Exercise requirements = Would you quote the material below from its first line through the line containing "red padlock: 4 -> 5", exactly and with both ends included?
####################
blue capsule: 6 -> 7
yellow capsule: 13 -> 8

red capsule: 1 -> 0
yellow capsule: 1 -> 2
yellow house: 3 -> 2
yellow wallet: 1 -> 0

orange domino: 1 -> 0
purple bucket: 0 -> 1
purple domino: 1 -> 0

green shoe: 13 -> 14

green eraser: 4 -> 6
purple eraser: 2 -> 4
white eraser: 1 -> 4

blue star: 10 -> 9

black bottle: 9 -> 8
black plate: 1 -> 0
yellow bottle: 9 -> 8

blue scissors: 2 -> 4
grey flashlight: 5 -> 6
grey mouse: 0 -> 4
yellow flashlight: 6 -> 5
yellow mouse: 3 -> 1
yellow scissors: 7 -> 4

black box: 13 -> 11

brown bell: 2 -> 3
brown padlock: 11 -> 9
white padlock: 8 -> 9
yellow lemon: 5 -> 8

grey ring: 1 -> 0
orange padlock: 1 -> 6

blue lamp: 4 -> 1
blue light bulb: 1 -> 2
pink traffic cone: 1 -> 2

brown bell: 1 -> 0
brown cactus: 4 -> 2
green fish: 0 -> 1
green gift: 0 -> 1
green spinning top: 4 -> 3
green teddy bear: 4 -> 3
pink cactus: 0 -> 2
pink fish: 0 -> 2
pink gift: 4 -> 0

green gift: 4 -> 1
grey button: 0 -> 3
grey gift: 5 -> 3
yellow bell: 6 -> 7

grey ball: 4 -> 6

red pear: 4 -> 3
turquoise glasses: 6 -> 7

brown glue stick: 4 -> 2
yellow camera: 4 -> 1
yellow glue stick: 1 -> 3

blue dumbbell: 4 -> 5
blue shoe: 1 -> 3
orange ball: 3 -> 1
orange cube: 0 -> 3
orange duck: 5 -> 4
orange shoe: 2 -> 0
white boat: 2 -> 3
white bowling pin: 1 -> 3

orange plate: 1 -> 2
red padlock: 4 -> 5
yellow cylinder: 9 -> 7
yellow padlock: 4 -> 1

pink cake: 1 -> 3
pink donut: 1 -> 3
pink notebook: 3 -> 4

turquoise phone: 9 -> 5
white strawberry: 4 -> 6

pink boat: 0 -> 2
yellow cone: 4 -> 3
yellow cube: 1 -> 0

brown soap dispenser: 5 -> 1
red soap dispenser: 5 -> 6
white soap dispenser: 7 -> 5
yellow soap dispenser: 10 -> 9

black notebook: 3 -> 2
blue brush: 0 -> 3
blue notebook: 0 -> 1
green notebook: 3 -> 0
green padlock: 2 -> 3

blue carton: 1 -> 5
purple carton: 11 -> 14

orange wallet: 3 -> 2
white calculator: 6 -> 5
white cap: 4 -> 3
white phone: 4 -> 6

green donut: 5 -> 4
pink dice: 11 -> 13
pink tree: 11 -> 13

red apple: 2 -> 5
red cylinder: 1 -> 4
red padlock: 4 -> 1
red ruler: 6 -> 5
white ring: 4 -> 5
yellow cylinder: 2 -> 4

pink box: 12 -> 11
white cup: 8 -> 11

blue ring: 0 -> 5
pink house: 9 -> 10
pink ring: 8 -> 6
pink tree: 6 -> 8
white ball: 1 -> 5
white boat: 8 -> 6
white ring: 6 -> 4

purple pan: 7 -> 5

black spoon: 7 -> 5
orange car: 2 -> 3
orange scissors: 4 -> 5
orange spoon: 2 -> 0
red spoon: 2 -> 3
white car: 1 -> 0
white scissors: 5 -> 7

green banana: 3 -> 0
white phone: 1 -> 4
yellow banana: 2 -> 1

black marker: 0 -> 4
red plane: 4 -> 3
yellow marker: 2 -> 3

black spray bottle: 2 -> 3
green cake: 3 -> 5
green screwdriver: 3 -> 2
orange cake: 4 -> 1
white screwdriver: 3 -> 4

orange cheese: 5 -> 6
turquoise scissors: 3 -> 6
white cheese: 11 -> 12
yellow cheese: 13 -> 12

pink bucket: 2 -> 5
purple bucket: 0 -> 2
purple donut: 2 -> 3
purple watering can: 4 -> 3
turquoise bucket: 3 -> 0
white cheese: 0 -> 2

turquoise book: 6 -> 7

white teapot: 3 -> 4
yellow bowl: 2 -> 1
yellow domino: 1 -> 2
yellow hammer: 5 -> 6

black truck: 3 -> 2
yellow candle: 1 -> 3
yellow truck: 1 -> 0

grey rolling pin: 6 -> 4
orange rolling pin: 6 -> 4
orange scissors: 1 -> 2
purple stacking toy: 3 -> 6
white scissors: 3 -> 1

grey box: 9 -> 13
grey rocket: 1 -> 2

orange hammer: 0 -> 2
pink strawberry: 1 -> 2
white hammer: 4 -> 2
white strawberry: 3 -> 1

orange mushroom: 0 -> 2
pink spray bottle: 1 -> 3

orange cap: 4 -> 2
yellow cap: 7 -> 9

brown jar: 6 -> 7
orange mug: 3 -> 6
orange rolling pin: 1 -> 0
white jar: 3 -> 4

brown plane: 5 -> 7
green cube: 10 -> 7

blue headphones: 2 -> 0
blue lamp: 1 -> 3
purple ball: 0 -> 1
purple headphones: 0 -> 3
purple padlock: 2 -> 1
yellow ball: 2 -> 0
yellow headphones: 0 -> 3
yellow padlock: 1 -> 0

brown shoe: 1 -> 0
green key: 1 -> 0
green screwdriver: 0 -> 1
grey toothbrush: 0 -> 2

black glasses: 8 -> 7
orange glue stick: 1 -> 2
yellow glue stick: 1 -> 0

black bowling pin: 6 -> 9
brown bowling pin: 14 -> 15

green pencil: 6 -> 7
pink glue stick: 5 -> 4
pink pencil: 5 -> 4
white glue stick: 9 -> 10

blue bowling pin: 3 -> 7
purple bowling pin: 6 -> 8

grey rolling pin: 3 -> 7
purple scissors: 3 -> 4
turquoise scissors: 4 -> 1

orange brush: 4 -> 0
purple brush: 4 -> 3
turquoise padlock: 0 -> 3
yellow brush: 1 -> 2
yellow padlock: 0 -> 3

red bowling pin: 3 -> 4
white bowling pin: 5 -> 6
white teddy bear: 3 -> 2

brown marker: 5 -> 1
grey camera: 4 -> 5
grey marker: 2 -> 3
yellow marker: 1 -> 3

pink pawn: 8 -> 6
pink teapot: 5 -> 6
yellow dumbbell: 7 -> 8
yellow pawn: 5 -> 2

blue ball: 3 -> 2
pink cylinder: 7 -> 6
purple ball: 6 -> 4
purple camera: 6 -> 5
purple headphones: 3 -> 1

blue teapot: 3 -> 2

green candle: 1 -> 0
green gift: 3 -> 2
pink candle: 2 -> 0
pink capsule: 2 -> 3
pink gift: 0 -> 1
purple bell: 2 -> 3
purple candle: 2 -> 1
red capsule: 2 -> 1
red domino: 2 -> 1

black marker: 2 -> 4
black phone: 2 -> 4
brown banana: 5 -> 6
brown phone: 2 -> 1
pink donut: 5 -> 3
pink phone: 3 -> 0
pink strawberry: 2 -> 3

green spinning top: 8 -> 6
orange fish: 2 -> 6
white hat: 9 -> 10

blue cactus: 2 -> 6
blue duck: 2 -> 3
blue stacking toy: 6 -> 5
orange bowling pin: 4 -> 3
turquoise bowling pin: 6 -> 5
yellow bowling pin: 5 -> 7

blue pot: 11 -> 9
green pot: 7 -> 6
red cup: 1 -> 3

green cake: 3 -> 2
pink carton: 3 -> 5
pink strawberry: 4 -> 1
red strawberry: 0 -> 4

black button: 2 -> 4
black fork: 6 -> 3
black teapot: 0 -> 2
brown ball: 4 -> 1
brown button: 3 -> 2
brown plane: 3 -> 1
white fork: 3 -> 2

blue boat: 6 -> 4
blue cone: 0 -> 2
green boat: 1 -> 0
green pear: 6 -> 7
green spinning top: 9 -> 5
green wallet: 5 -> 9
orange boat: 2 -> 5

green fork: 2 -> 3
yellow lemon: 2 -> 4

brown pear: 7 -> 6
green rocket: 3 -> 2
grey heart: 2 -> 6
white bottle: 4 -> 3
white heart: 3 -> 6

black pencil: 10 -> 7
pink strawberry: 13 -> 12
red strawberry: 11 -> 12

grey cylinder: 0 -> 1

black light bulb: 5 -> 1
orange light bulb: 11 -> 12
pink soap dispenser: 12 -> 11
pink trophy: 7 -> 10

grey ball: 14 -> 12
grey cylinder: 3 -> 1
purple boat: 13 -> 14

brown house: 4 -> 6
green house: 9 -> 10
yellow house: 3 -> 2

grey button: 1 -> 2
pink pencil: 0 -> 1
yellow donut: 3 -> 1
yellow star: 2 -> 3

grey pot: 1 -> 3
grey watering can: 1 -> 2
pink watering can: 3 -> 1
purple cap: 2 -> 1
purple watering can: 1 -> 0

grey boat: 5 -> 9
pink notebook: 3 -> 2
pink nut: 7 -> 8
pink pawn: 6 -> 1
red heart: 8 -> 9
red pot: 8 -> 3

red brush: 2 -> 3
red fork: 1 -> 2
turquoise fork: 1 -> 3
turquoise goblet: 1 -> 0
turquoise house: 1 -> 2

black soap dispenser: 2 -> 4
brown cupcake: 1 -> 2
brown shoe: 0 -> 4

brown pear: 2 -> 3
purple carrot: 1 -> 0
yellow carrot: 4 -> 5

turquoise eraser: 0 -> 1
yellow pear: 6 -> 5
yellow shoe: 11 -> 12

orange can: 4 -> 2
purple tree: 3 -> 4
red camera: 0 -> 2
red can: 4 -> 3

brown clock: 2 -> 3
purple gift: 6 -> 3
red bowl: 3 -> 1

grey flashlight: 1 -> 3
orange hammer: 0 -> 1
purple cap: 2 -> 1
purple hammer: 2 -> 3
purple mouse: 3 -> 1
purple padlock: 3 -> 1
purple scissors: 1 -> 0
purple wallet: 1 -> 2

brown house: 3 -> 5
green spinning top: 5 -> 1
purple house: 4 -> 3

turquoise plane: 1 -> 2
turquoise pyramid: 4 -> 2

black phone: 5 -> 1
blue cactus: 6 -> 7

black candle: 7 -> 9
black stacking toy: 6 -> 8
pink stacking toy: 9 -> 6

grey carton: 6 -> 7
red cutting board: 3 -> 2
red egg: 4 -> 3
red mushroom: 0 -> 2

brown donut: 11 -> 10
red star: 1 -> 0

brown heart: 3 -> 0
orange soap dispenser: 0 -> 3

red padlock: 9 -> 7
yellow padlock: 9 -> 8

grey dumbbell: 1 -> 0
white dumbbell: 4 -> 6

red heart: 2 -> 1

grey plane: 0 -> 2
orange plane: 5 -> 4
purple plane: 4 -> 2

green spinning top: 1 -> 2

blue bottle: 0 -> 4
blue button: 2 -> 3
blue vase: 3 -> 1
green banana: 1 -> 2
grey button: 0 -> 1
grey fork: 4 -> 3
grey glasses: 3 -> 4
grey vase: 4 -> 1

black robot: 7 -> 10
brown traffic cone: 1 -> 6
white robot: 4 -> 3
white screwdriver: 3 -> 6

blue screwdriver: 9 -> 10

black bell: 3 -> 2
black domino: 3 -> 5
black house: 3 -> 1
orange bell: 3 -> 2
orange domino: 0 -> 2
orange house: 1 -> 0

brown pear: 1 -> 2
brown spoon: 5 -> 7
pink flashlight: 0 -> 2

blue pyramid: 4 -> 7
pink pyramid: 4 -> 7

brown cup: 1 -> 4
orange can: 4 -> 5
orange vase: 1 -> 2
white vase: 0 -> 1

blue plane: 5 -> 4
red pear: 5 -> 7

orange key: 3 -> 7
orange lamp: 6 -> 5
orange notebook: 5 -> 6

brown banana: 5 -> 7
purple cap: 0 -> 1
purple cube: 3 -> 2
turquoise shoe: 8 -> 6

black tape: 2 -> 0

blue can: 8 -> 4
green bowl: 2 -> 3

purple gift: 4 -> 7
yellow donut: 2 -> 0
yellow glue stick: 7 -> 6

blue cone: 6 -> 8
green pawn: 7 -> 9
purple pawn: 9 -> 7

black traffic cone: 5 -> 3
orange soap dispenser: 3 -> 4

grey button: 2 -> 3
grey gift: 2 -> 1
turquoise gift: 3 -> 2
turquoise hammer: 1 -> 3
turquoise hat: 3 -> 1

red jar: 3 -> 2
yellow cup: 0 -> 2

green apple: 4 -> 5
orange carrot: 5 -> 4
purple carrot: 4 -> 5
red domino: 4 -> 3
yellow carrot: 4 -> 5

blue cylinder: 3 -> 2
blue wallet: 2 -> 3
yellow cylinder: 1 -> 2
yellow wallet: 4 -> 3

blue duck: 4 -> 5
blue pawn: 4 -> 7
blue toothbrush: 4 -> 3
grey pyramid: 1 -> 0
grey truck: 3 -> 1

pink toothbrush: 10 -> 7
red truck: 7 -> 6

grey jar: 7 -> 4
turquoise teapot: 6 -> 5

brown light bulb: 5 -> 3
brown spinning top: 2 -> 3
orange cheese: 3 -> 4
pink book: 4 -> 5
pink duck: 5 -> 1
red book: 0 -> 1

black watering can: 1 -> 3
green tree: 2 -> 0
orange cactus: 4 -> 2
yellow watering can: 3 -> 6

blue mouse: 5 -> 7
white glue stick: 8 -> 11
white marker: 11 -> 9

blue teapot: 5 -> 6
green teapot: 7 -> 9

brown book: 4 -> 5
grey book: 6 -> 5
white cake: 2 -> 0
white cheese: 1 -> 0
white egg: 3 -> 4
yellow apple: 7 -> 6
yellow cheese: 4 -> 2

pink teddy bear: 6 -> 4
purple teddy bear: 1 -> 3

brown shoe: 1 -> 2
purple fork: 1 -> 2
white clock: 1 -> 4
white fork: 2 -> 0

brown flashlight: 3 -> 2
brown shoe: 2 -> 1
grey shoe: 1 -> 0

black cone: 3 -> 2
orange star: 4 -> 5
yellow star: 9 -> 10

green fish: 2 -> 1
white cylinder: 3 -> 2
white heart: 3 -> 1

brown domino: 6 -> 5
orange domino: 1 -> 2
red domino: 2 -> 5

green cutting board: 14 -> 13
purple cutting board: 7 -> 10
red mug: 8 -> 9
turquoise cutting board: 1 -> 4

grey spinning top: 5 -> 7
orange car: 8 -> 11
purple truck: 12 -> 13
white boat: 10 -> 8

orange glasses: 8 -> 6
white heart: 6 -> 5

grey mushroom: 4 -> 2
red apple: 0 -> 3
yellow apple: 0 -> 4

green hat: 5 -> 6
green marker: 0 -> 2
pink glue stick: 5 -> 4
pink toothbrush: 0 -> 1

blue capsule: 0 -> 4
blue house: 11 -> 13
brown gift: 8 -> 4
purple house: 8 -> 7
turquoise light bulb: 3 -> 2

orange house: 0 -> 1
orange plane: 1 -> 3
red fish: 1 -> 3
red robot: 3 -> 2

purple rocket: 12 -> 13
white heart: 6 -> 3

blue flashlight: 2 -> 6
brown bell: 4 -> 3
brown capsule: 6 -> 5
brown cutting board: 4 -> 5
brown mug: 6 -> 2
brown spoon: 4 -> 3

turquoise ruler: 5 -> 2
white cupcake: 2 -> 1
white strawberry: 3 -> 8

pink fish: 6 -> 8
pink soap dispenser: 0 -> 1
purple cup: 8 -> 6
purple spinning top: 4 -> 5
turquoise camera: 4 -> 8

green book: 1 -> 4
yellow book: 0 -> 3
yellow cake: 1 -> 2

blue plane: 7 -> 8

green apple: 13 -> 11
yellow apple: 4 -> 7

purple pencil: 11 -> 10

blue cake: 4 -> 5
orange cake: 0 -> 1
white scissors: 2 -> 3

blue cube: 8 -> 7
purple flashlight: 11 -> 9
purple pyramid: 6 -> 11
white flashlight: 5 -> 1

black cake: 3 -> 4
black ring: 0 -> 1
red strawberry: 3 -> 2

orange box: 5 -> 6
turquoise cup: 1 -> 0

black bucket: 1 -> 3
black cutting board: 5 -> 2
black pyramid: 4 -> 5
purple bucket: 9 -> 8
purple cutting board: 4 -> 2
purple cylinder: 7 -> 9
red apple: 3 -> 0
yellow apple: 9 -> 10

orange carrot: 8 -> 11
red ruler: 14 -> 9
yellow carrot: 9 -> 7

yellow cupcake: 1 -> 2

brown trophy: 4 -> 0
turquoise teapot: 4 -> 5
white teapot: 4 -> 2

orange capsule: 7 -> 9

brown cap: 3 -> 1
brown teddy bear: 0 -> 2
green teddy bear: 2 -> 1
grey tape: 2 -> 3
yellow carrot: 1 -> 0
####################
Task result =
blue capsule: 6 -> 7
yellow capsule: 13 -> 8

red capsule: 1 -> 0
yellow capsule: 1 -> 2
yellow house: 3 -> 2
yellow wallet: 1 -> 0

orange domino: 1 -> 0
purple bucket: 0 -> 1
purple domino: 1 -> 0

green shoe: 13 -> 14

green eraser: 4 -> 6
purple eraser: 2 -> 4
white eraser: 1 -> 4

blue star: 10 -> 9

black bottle: 9 -> 8
black plate: 1 -> 0
yellow bottle: 9 -> 8

blue scissors: 2 -> 4
grey flashlight: 5 -> 6
grey mouse: 0 -> 4
yellow flashlight: 6 -> 5
yellow mouse: 3 -> 1
yellow scissors: 7 -> 4

black box: 13 -> 11

brown bell: 2 -> 3
brown padlock: 11 -> 9
white padlock: 8 -> 9
yellow lemon: 5 -> 8

grey ring: 1 -> 0
orange padlock: 1 -> 6

blue lamp: 4 -> 1
blue light bulb: 1 -> 2
pink traffic cone: 1 -> 2

brown bell: 1 -> 0
brown cactus: 4 -> 2
green fish: 0 -> 1
green gift: 0 -> 1
green spinning top: 4 -> 3
green teddy bear: 4 -> 3
pink cactus: 0 -> 2
pink fish: 0 -> 2
pink gift: 4 -> 0

green gift: 4 -> 1
grey button: 0 -> 3
grey gift: 5 -> 3
yellow bell: 6 -> 7

grey ball: 4 -> 6

red pear: 4 -> 3
turquoise glasses: 6 -> 7

brown glue stick: 4 -> 2
yellow camera: 4 -> 1
yellow glue stick: 1 -> 3

blue dumbbell: 4 -> 5
blue shoe: 1 -> 3
orange ball: 3 -> 1
orange cube: 0 -> 3
orange duck: 5 -> 4
orange shoe: 2 -> 0
white boat: 2 -> 3
white bowling pin: 1 -> 3

orange plate: 1 -> 2
red padlock: 4 -> 5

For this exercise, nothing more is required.